What is expected - When you retype the data, keep every word exactly and include none of the pictures.

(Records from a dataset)
------------------------------

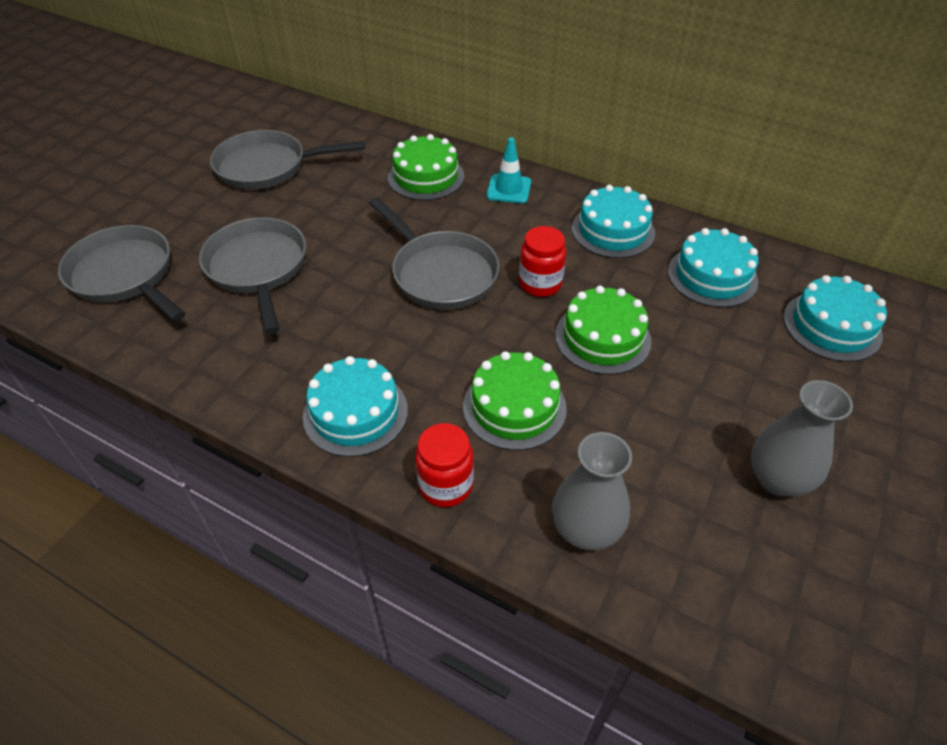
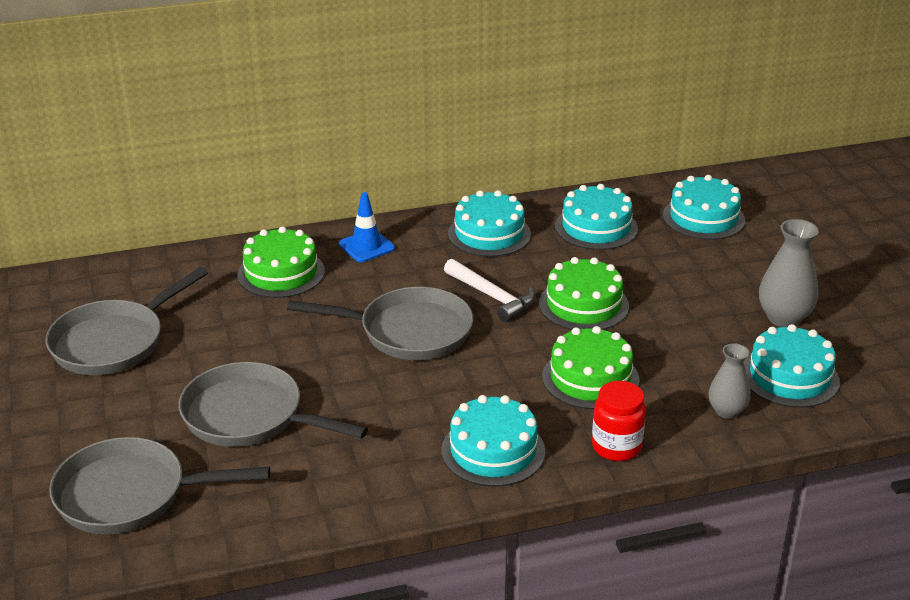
camera: 45 degrees left, 15 degrees down
(509, 189) = (366, 246): turquoise traffic cone -> blue traffic cone
(540, 284) = (492, 296): red jar -> white hammer
(585, 530) = (727, 411): grey vase -> grey vase, size x0.65
(697, 544) = (789, 376): none -> turquoise cake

------------------------------

Completed exercise -
camera: 45 degrees left, 15 degrees down
(509, 189) = (366, 246): turquoise traffic cone -> blue traffic cone
(540, 284) = (492, 296): red jar -> white hammer
(585, 530) = (727, 411): grey vase -> grey vase, size x0.65
(697, 544) = (789, 376): none -> turquoise cake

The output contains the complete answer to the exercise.